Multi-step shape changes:
Content starts
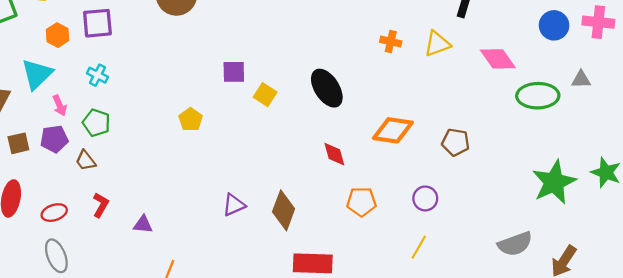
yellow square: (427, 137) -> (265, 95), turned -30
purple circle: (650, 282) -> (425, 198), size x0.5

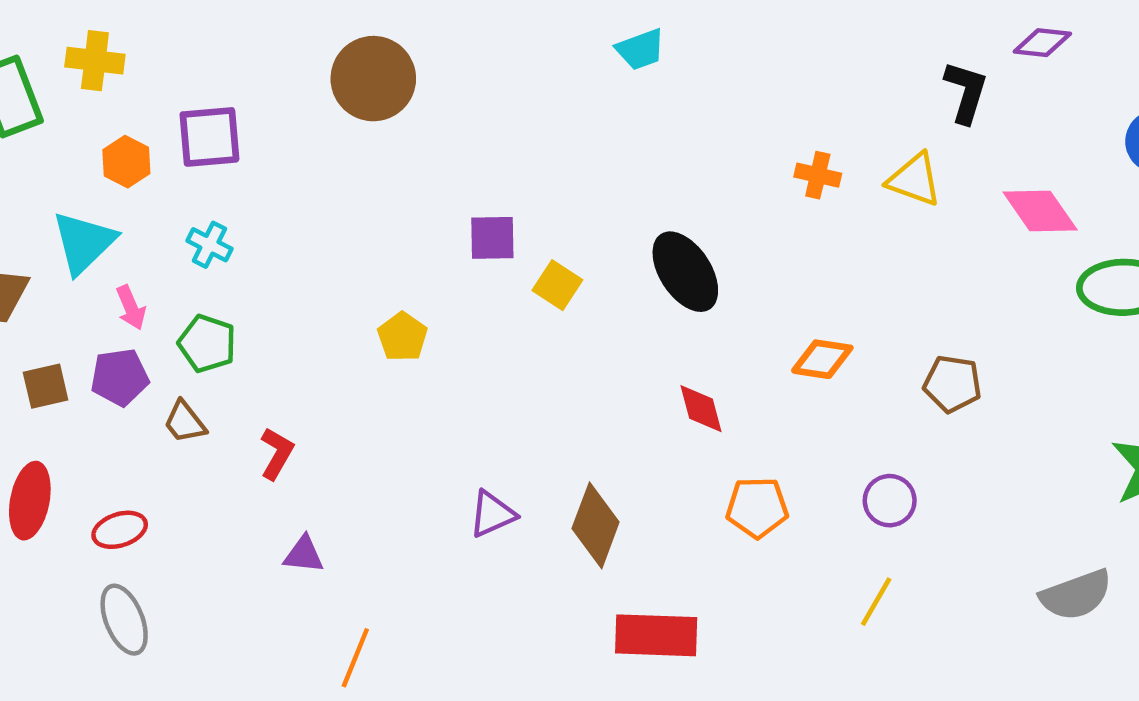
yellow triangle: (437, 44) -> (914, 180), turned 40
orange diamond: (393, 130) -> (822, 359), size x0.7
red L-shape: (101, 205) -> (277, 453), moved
Content ends
→ **YOUR ASSIGNMENT**: After finding the line that contains "yellow triangle: (437, 44)" in the records above, copy that line and each one after it exactly, through the final line.

→ **RESPONSE TO THIS EXERCISE**:
yellow triangle: (437, 44) -> (914, 180), turned 40
orange diamond: (393, 130) -> (822, 359), size x0.7
red L-shape: (101, 205) -> (277, 453), moved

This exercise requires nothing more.